### WHAT TO DO
Beginning at the line containing "Silmo SSD: [346,256,400,295]", repeat each line below exactly up to and including the line containing "Features: [60,667,120,714] ->". Do not repeat the pictures.

### MATERIAL FOR THE TASK
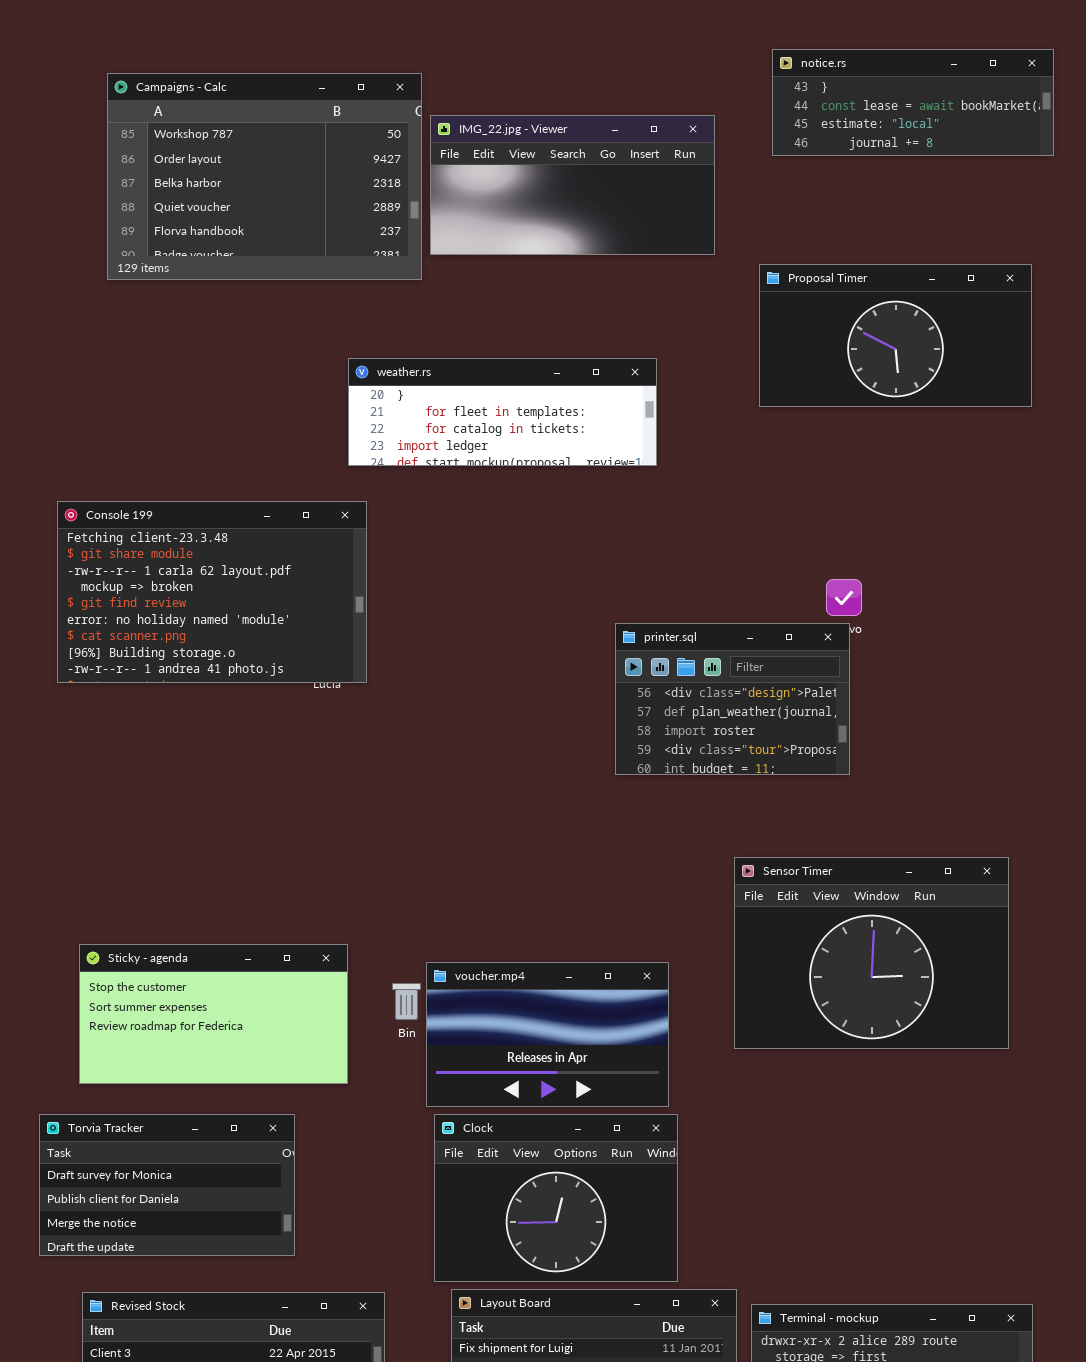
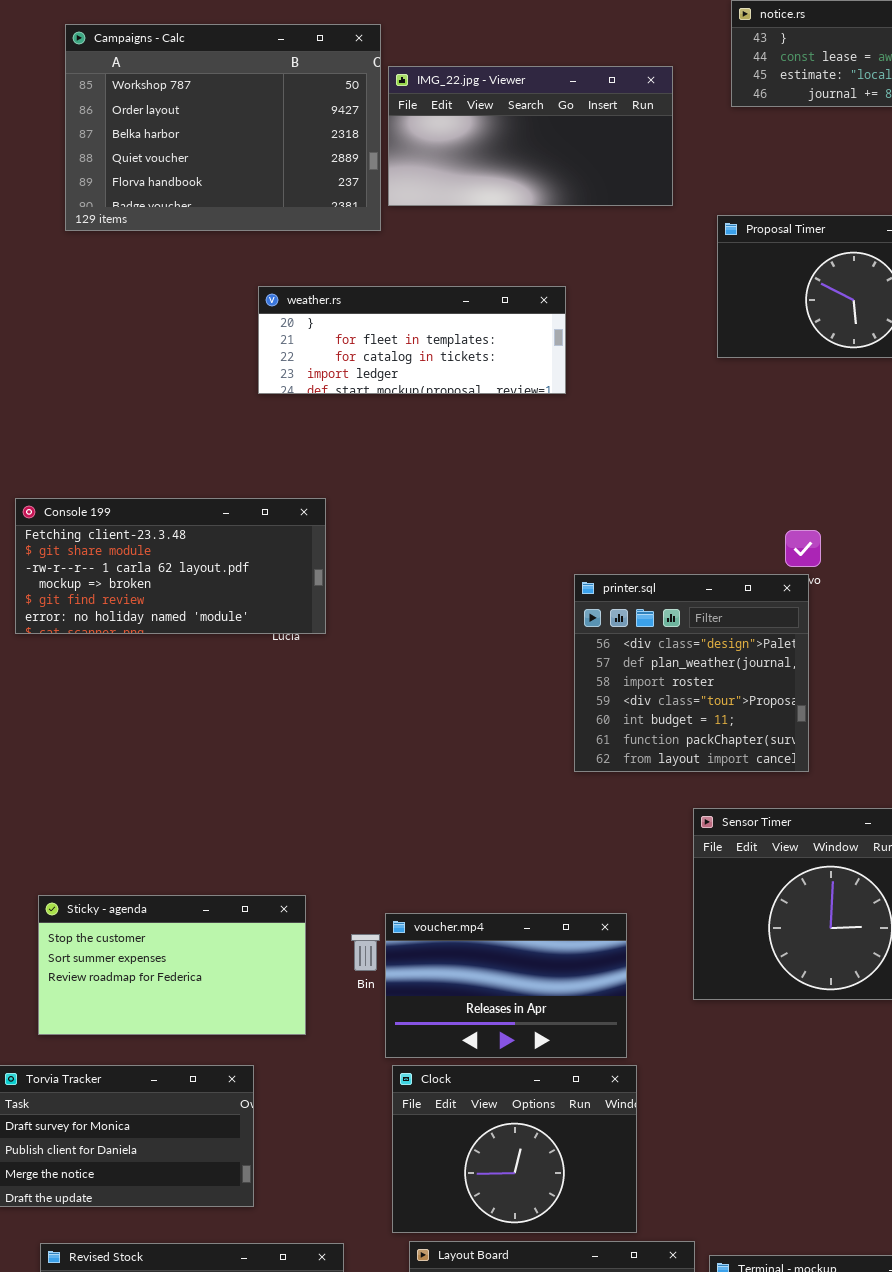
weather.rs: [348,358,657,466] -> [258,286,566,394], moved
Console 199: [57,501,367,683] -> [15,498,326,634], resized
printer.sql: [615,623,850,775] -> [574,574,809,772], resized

==

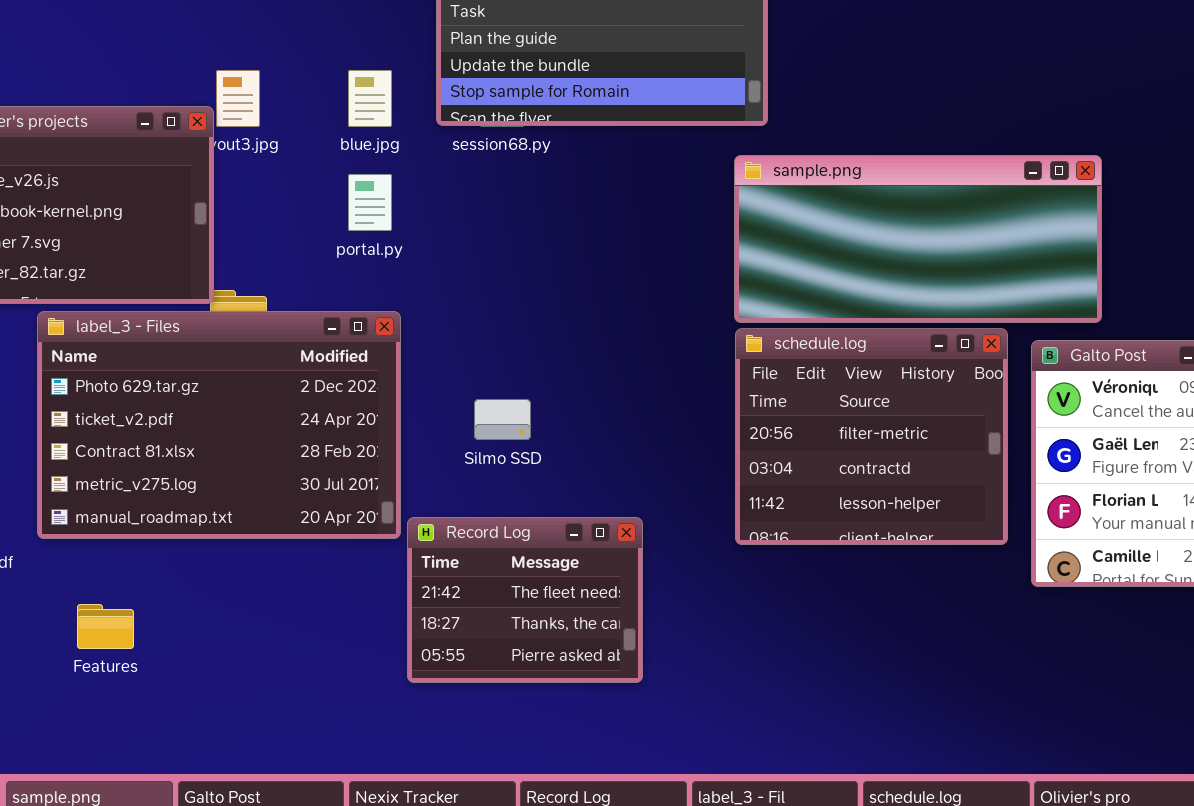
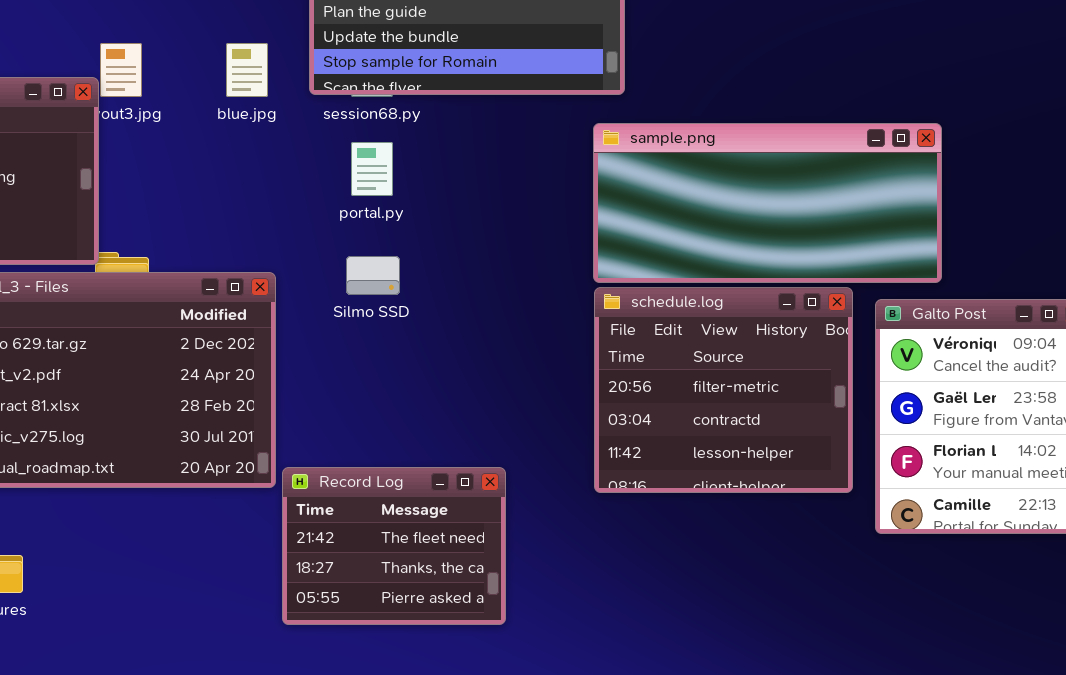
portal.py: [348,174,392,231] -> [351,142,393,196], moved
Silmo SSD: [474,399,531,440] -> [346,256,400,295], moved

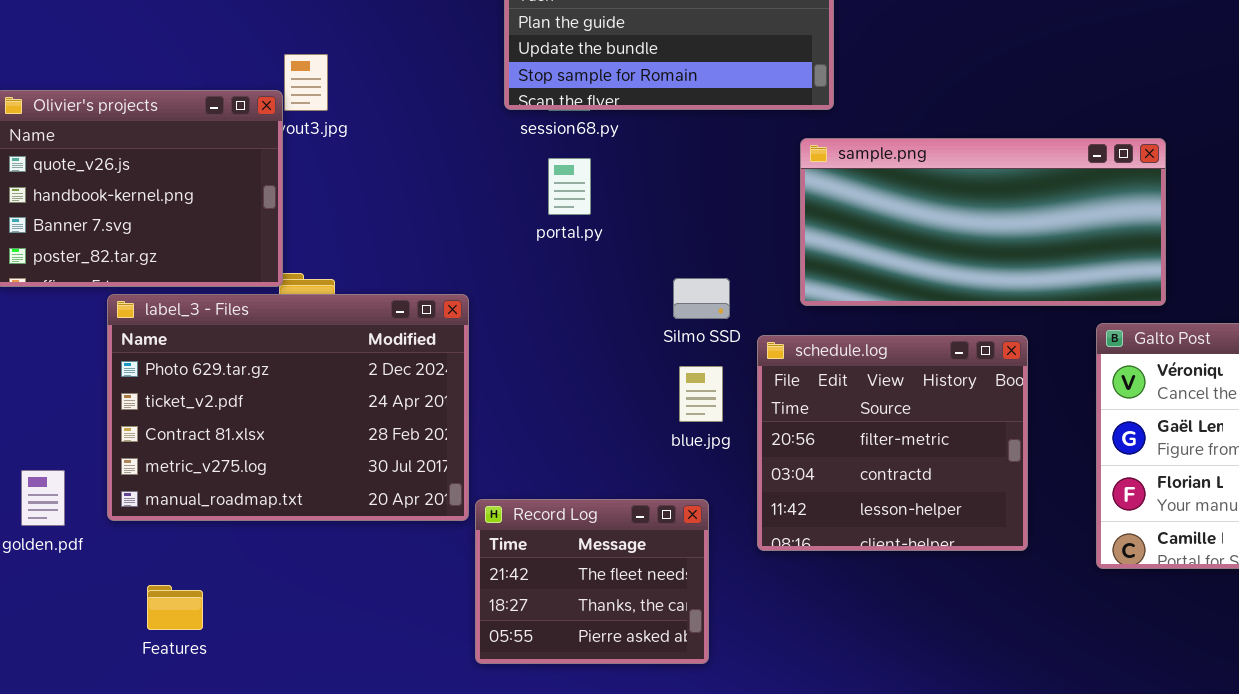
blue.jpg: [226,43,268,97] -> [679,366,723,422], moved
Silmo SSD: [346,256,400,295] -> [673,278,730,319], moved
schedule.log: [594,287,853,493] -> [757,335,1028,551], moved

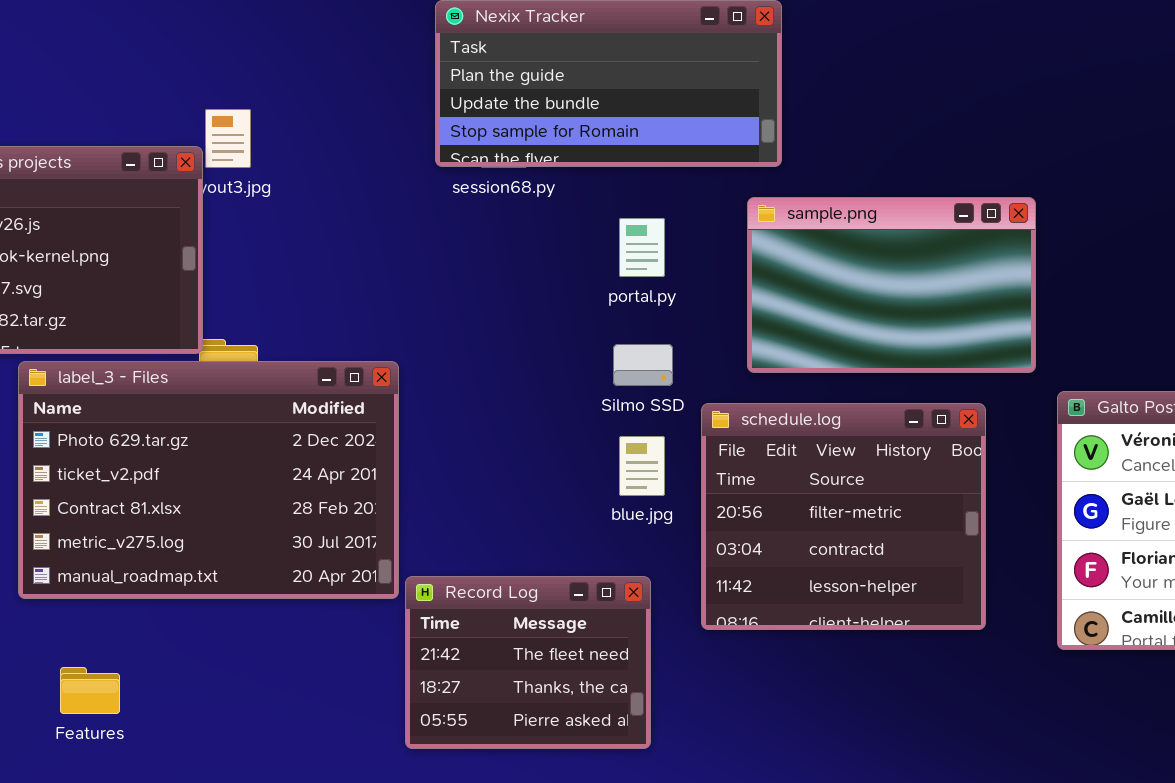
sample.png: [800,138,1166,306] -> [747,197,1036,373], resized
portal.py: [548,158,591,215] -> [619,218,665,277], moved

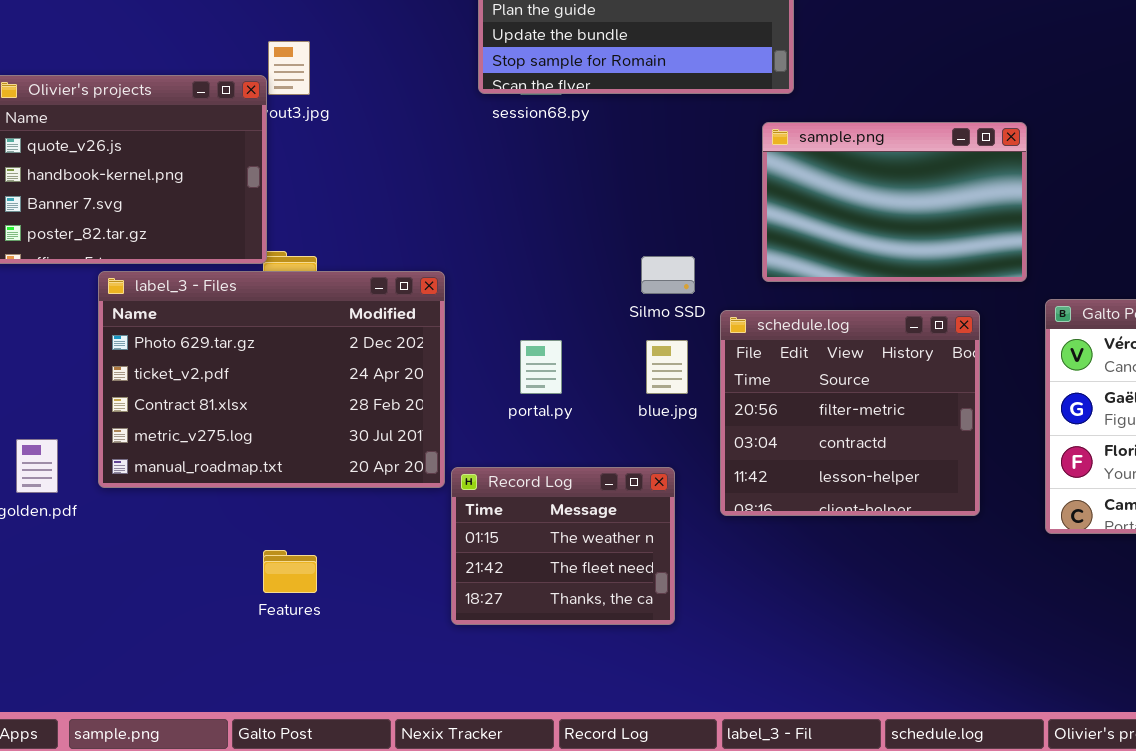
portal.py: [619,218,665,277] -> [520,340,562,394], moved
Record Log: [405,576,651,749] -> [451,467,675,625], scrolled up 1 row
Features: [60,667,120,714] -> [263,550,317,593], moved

### ANSWER TO THIS TASK
Silmo SSD: [346,256,400,295] -> [673,278,730,319], moved
schedule.log: [594,287,853,493] -> [757,335,1028,551], moved

sample.png: [800,138,1166,306] -> [747,197,1036,373], resized
portal.py: [548,158,591,215] -> [619,218,665,277], moved

portal.py: [619,218,665,277] -> [520,340,562,394], moved
Record Log: [405,576,651,749] -> [451,467,675,625], scrolled up 1 row
Features: [60,667,120,714] -> [263,550,317,593], moved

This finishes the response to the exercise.